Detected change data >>
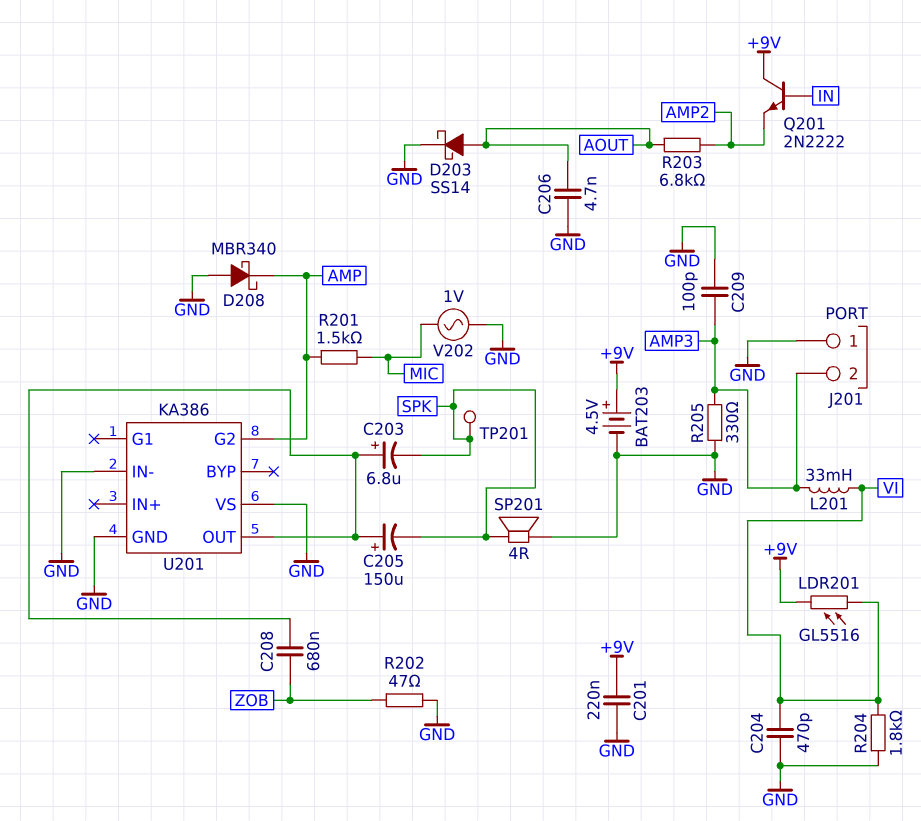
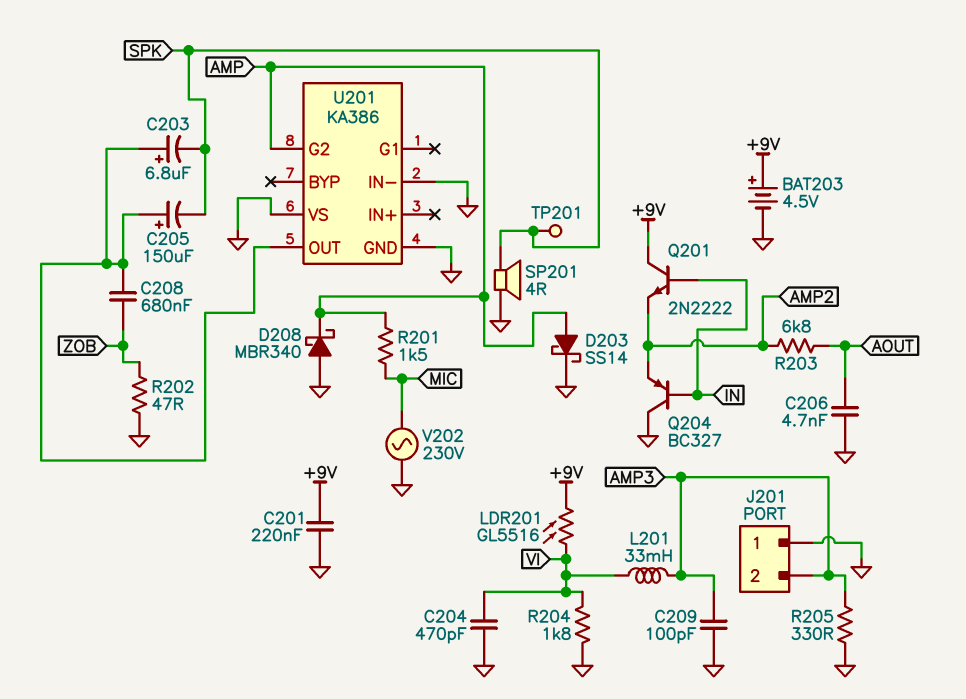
D203: schottky SS14 (A AOUT, K GND) -> schottky SS14 (A AMP, K GND)
Q204: none -> PNP BC327 (B IN, C GND, E AMP2)
V202: AC 1V (GND, MIC) -> AC 230V (GND, MIC)

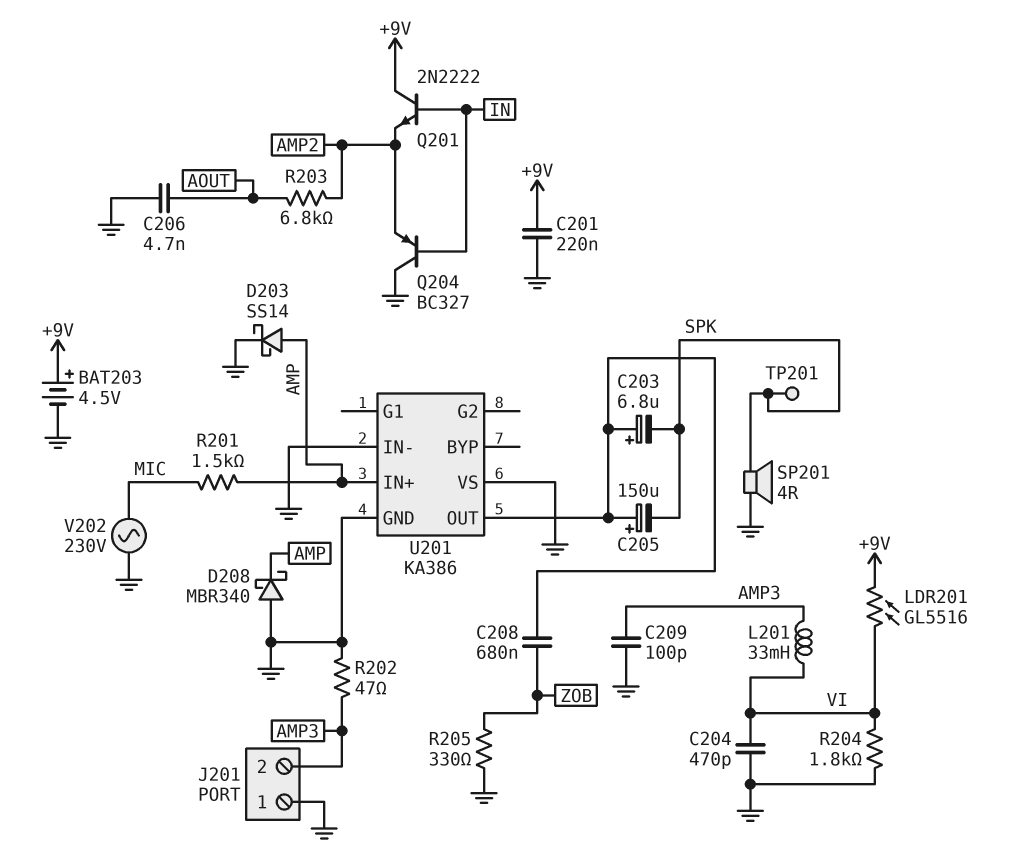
R202: 47 (GND, ZOB) -> 47 (AMP3, GND)
R205: 330 (AMP3, GND) -> 330 (GND, ZOB)
U201 pin G2: AMP -> none
U201 pin IN+: none -> AMP

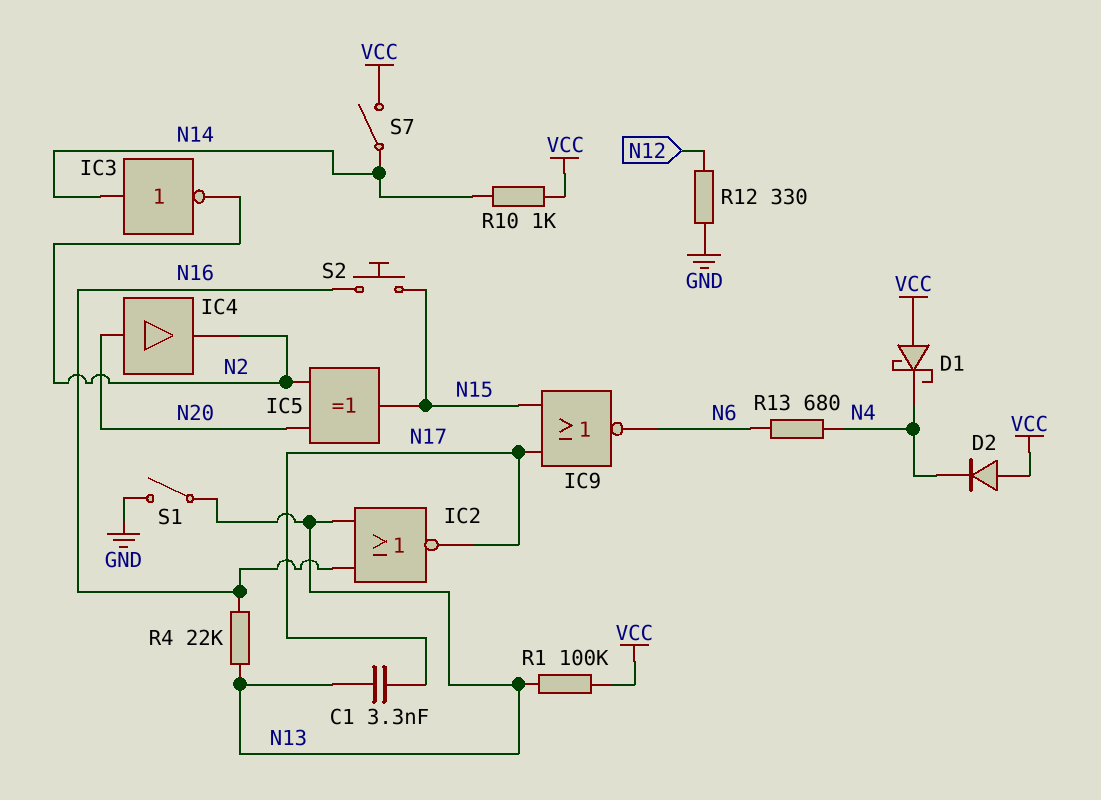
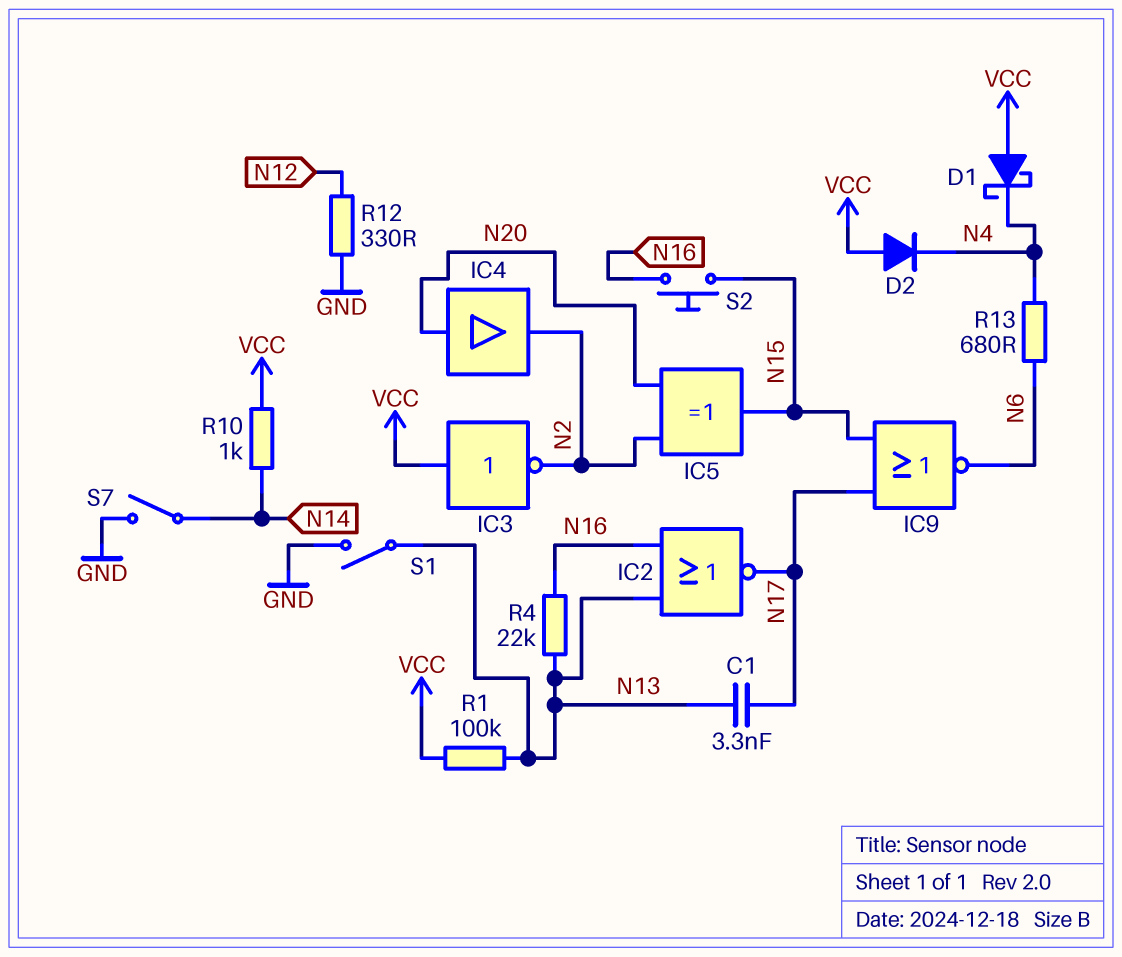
IC3: NOT (in N14, out N2) -> NOT (in VCC, out N2)
S7: switch (N14, VCC) -> switch (GND, N14)

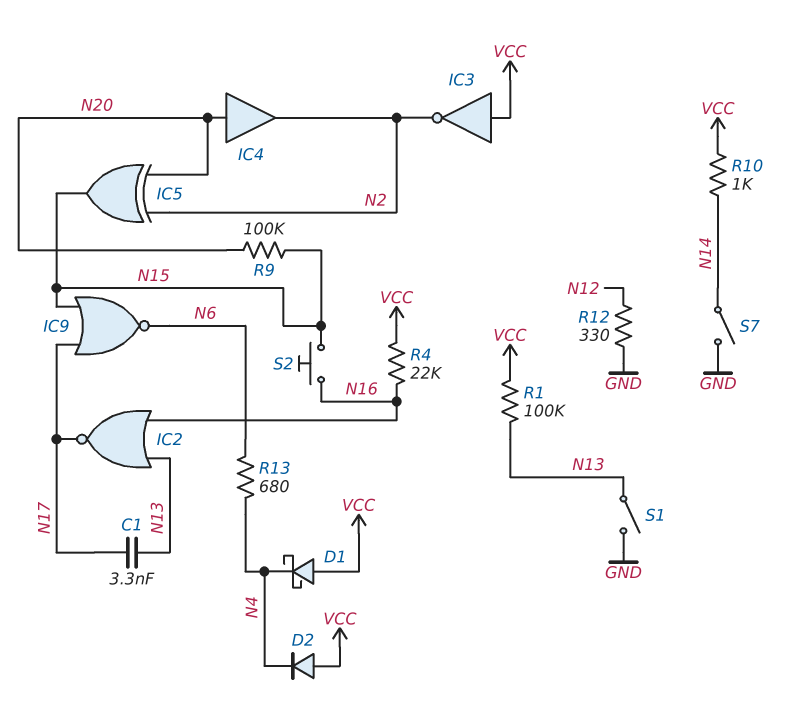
R4: 22k (N13, N16) -> 22k (N16, VCC)
R9: none -> 100k (N15, N20)

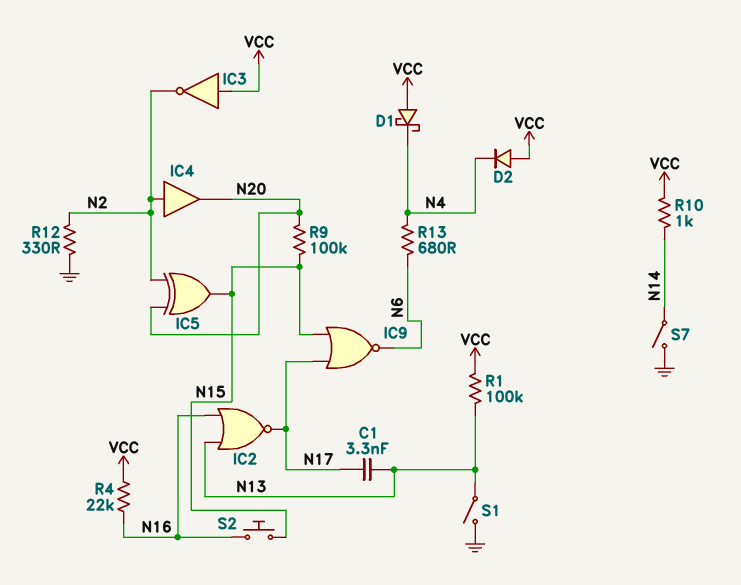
IC4: buffer (in N20, out N2) -> buffer (in N2, out N20)
R12: 330 (GND, N12) -> 330 (GND, N2)

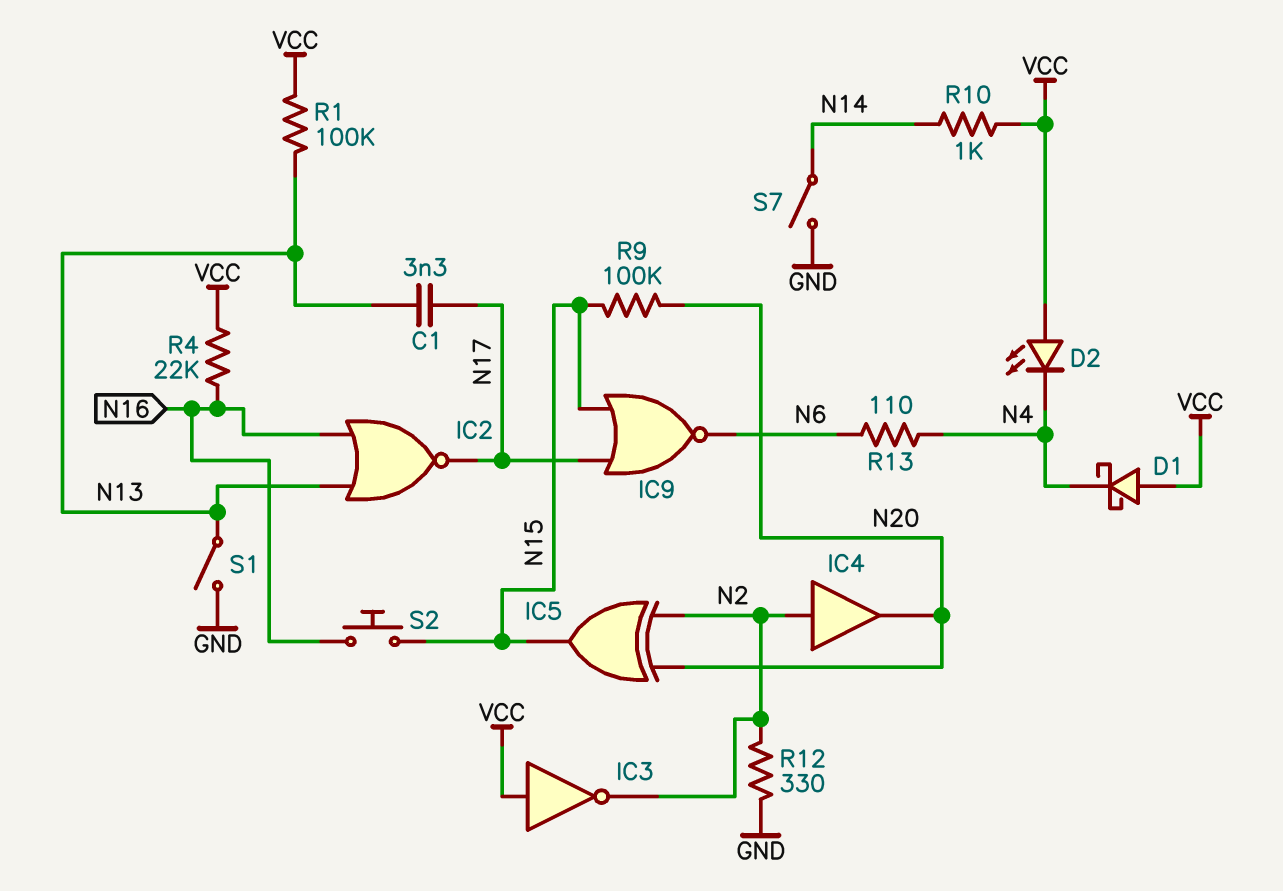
D2: diode (A VCC, K N4) -> LED (A VCC, K N4)
R13: 680 (N4, N6) -> 110 (N4, N6)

WHAT YOU WILL DO >> Transcribe exactly, please, the lines between the start of the records above and the line holding "D2: diode (A VCC, K N4) -> LED (A VCC, K N4)", counting both of those lines and omitting pictures.

PROBLEM SOLUTION >>
D203: schottky SS14 (A AOUT, K GND) -> schottky SS14 (A AMP, K GND)
Q204: none -> PNP BC327 (B IN, C GND, E AMP2)
V202: AC 1V (GND, MIC) -> AC 230V (GND, MIC)

R202: 47 (GND, ZOB) -> 47 (AMP3, GND)
R205: 330 (AMP3, GND) -> 330 (GND, ZOB)
U201 pin G2: AMP -> none
U201 pin IN+: none -> AMP

IC3: NOT (in N14, out N2) -> NOT (in VCC, out N2)
S7: switch (N14, VCC) -> switch (GND, N14)

R4: 22k (N13, N16) -> 22k (N16, VCC)
R9: none -> 100k (N15, N20)

IC4: buffer (in N20, out N2) -> buffer (in N2, out N20)
R12: 330 (GND, N12) -> 330 (GND, N2)

D2: diode (A VCC, K N4) -> LED (A VCC, K N4)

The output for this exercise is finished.